◆ Required action:
The result should be an exact copy of only the lines from the one with "LCD: LCD2004 -> LCD0802" through the last line of the data below, with pictures omitted.

====== Exercise inputs

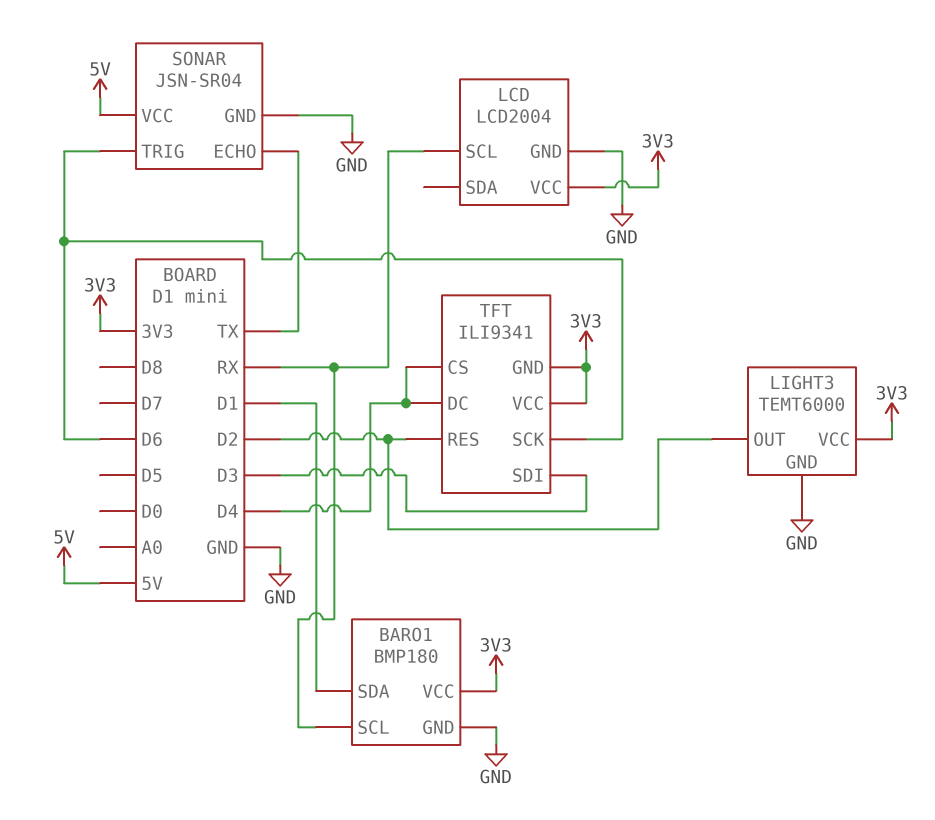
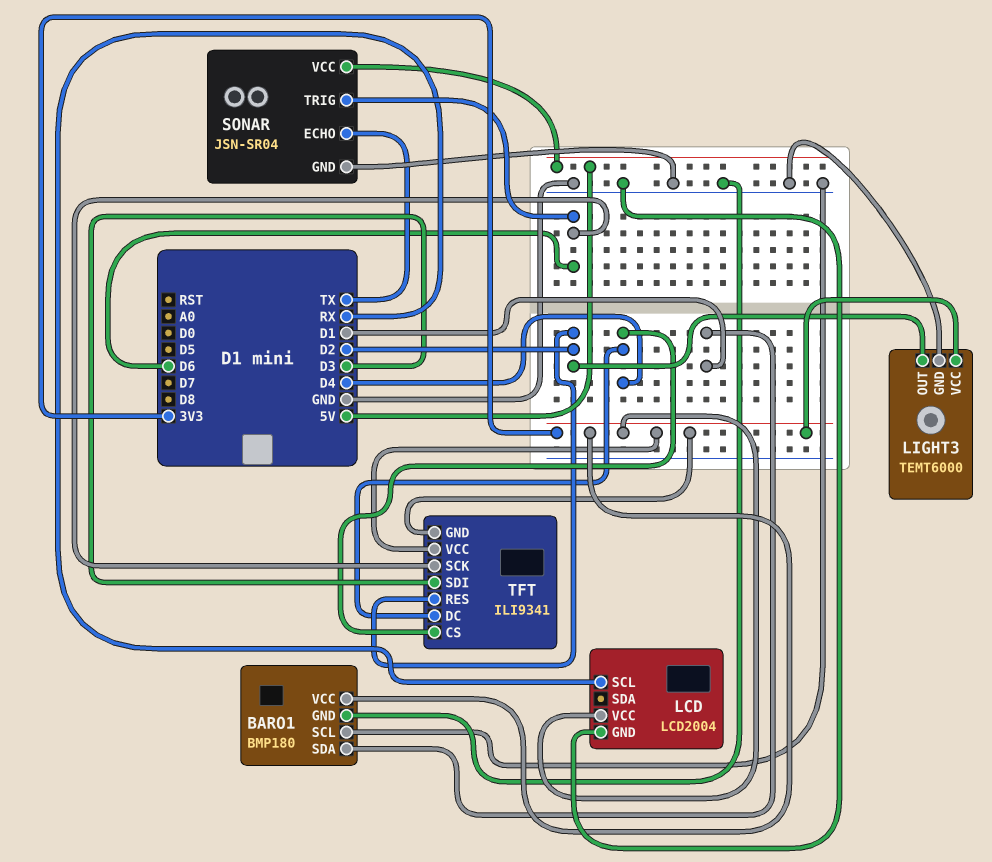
BARO1 pin SCL: RX -> GND

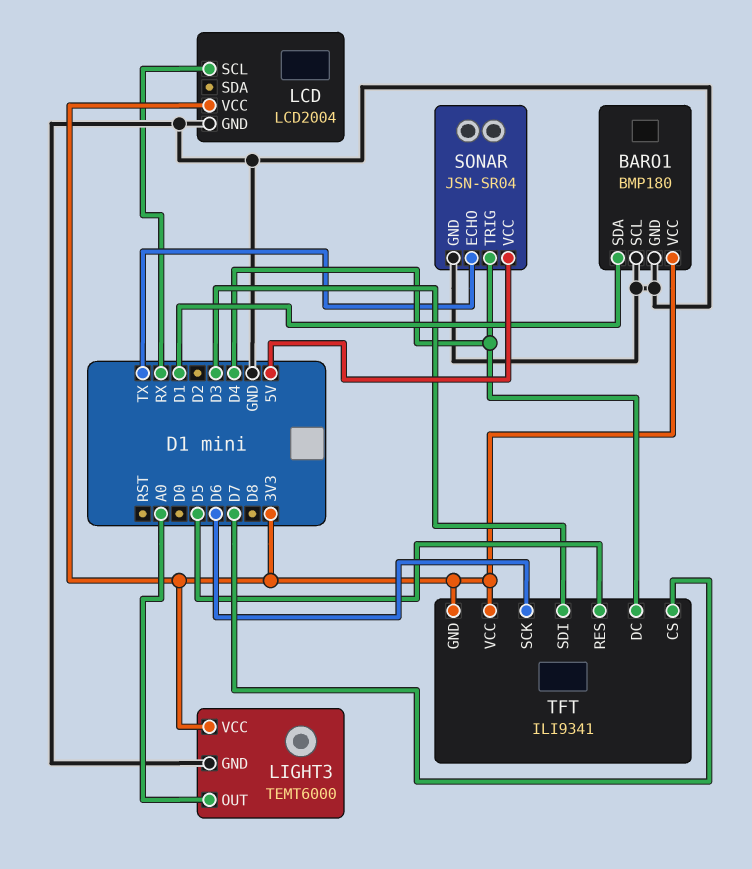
LIGHT3 pin OUT: D2 -> A0
SONAR pin TRIG: D6 -> D4
TFT pin CS: D4 -> D7
TFT pin RES: D2 -> D5

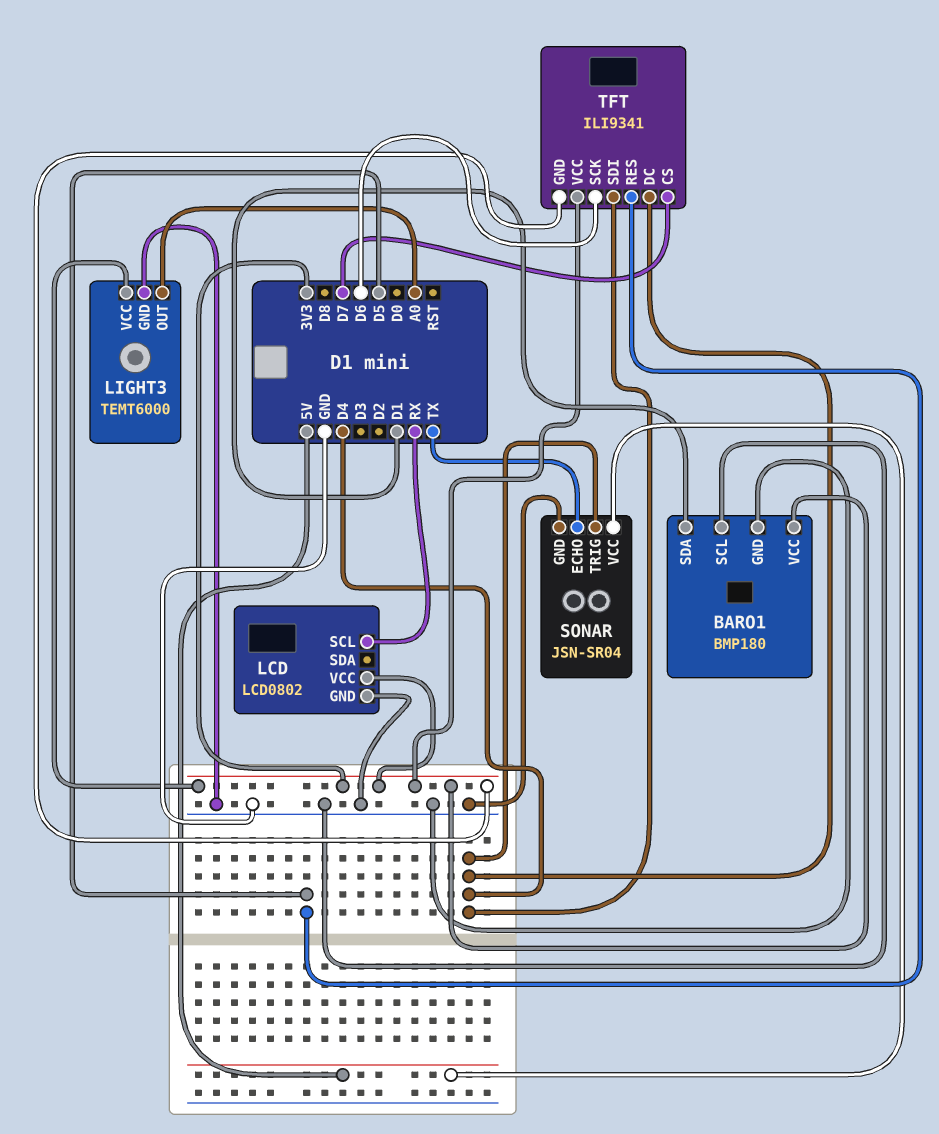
LCD: LCD2004 -> LCD0802
TFT pin SDI: D3 -> D4

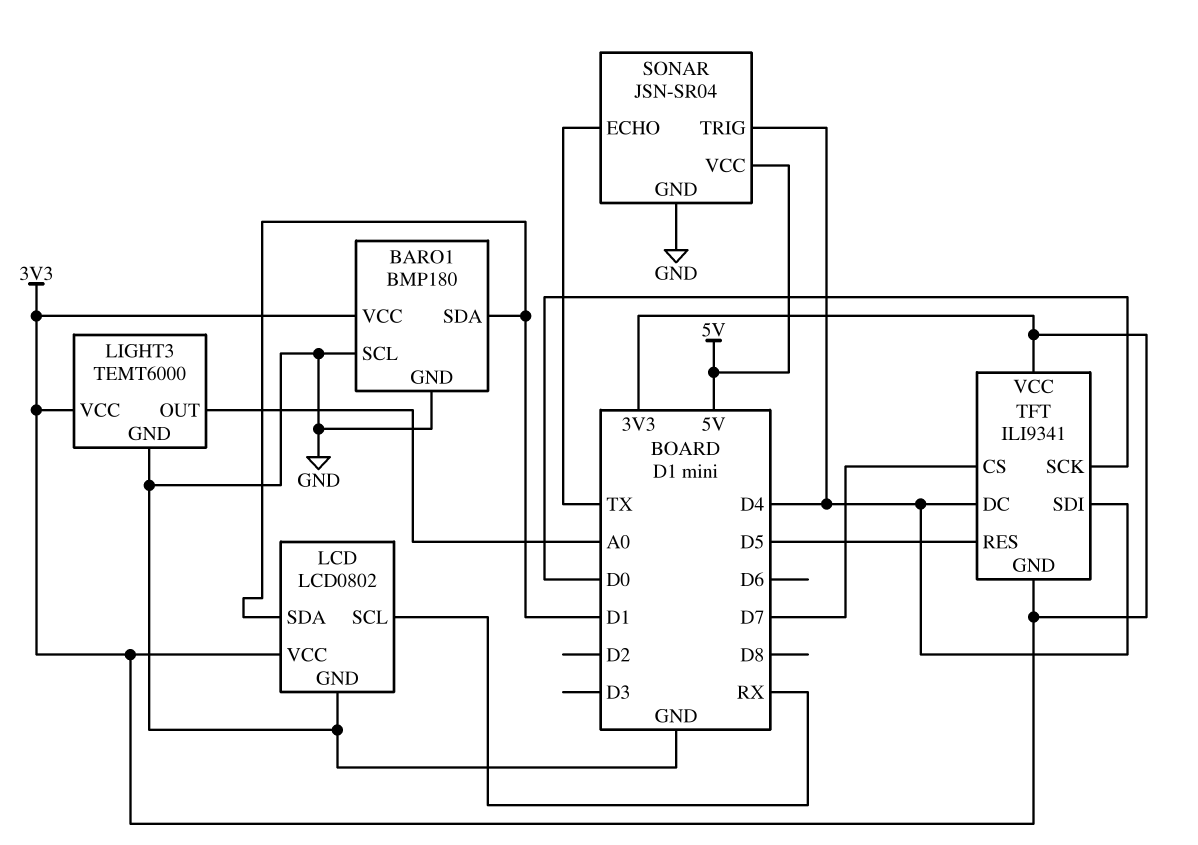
LCD pin SDA: none -> D1
TFT pin SCK: D6 -> D0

============

◆ Solution to this exercise:
LCD: LCD2004 -> LCD0802
TFT pin SDI: D3 -> D4

LCD pin SDA: none -> D1
TFT pin SCK: D6 -> D0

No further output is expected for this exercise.